*** Exercise inputs Section Begins ***

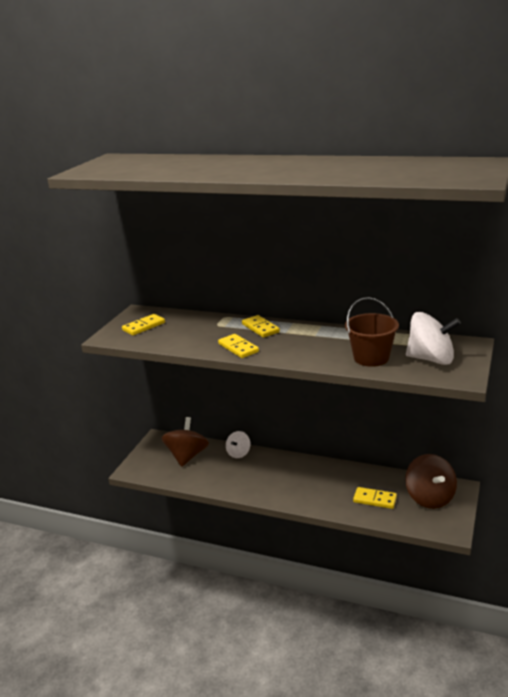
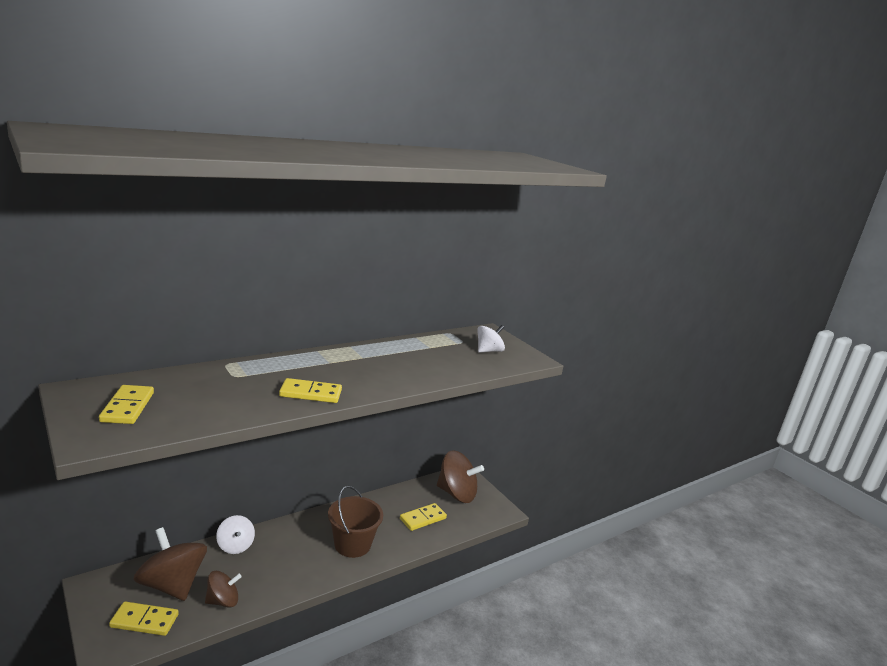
camera: 60 degrees left, 5 degrees down
(198, 477) = (223, 601): none -> brown spinning top
(260, 328) = (294, 365): yellow domino -> yellow domino (144, 621)
(371, 358) = (447, 363): brown bucket -> brown bucket (352, 544)
(431, 359) = (488, 351): white spinning top -> white spinning top, size x0.57

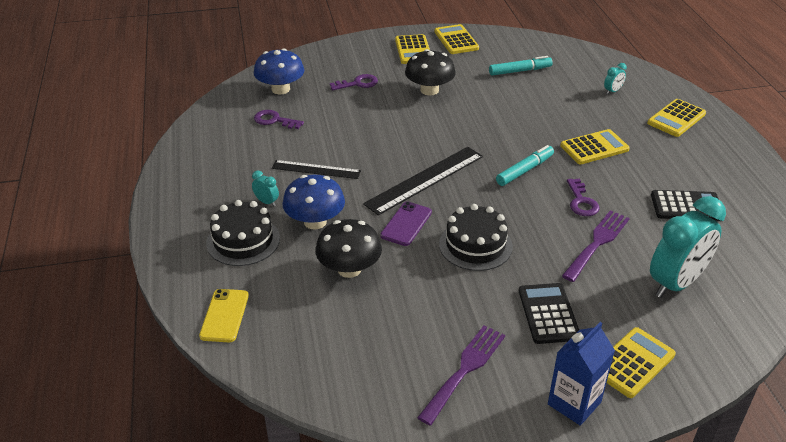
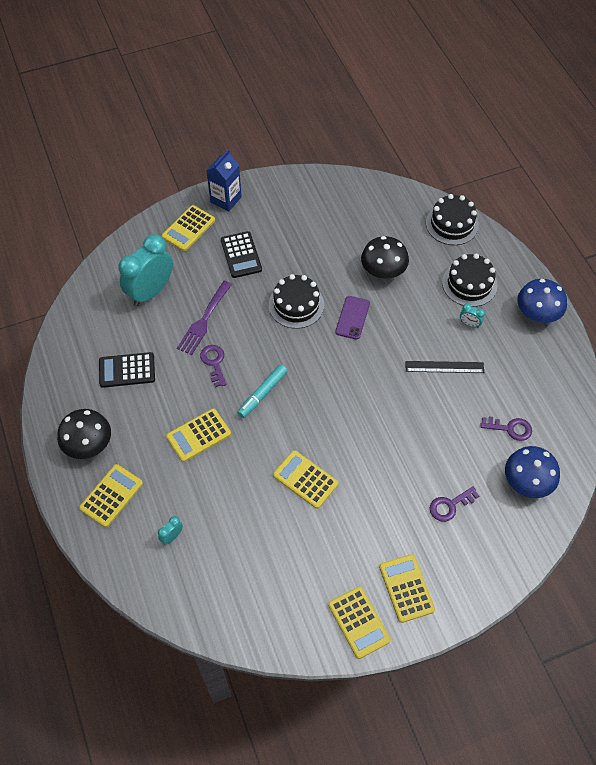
camera: 170 degrees right, 20 degrees up
(224, 315) = (452, 224): yellow phone -> black cake
(315, 222) = (423, 309): blue mushroom -> blue mushroom (537, 313)
(425, 180) = (348, 369): black ruler -> none
(429, 90) = (370, 506): black mushroom -> black mushroom (88, 444)
(464, 370) = (291, 210): purple fork -> none
(487, 110) = (305, 479): none -> yellow calculator
(520, 71) = (275, 561): turquoise marker -> none

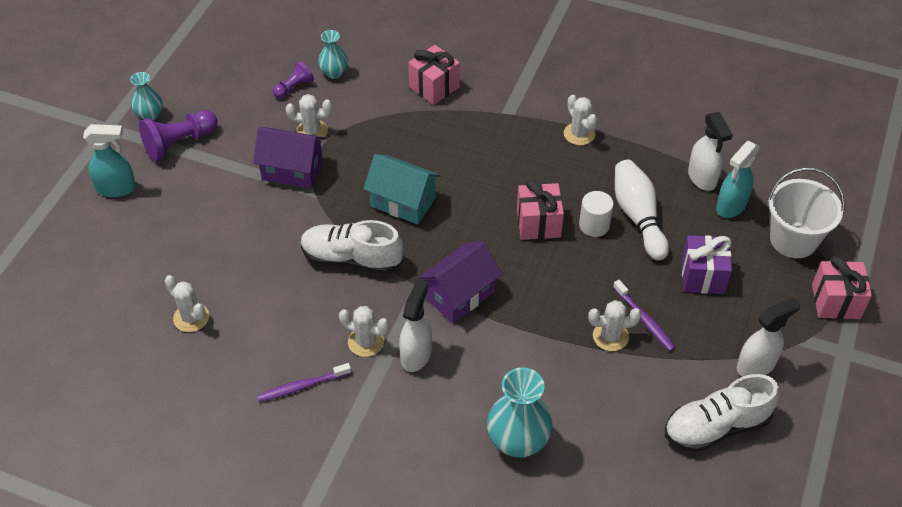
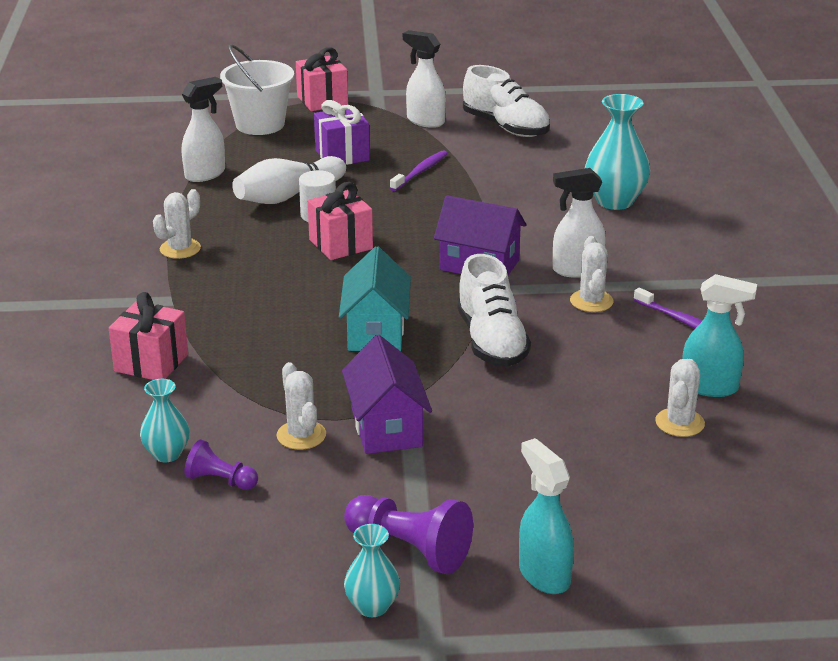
camera: 115 degrees left, 20 degrees down
(610, 336) = (455, 183): white cactus -> none
(731, 206) = (236, 156): turquoise spray bottle -> turquoise spray bottle (710, 387)

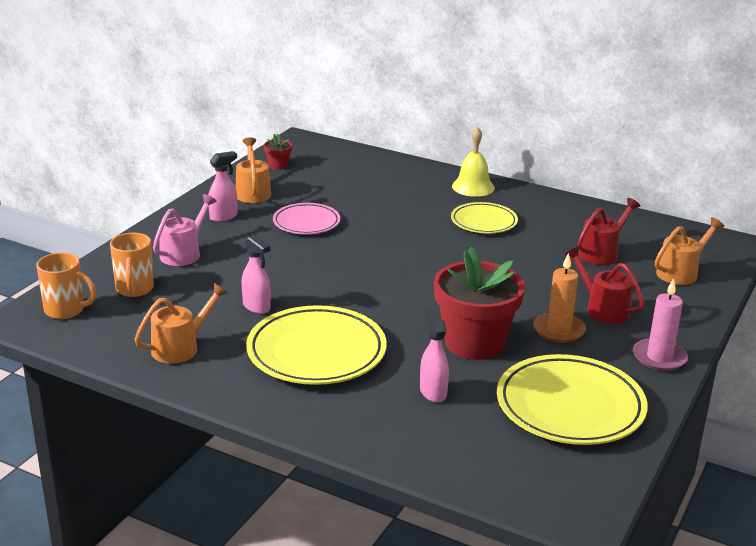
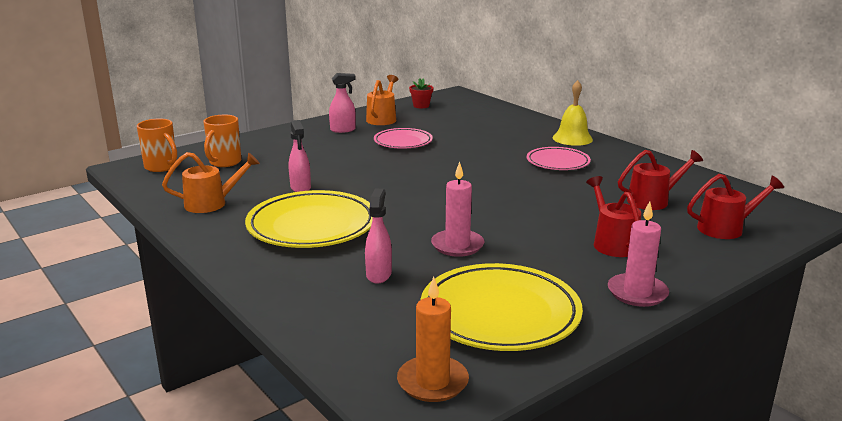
camera: 25 degrees right, 5 degrees down
(184, 253) = (287, 147): pink watering can -> none
(474, 343) = (457, 245): red flower pot -> pink candle
(484, 222) = (558, 162): yellow plate -> pink plate
(558, 330) = (550, 251): orange candle -> orange candle (432, 382)
(681, 272) = (726, 228): orange watering can -> red watering can

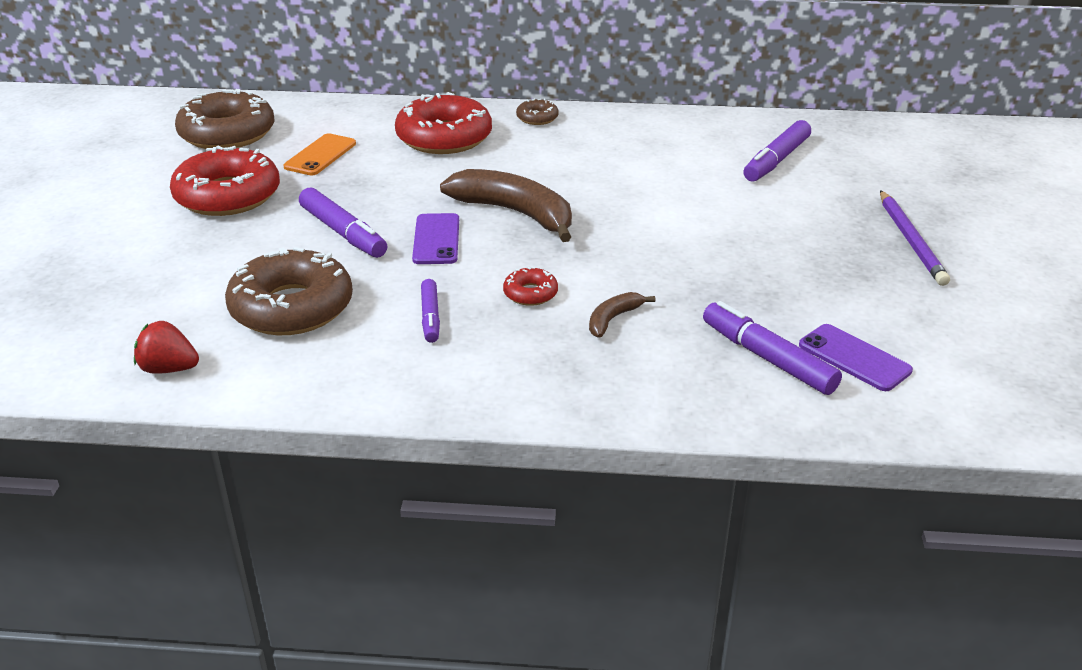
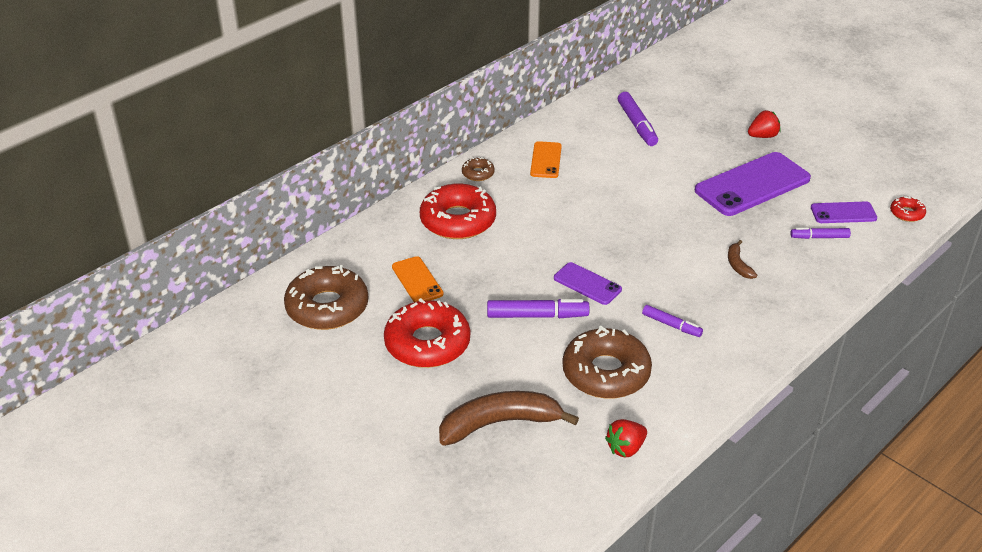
camera: 50 degrees left, 5 degrees up
(515, 213) = (590, 241): brown banana -> brown banana (499, 424)
(530, 293) = (684, 279): red donut -> red donut (907, 213)
(619, 139) = (546, 160): none -> orange phone
(767, 358) = (819, 237): purple marker -> purple marker, size x0.62
(794, 270) = (752, 185): none -> purple phone
(910, 240) = (762, 136): purple pencil -> red strawberry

*** Exercise inputs Section Ends ***

**About this task:** Pull out every line of the records above that contains the word "phone".

**Answer:**
(224, 315) = (452, 224): yellow phone -> black cake
(619, 139) = (546, 160): none -> orange phone
(794, 270) = (752, 185): none -> purple phone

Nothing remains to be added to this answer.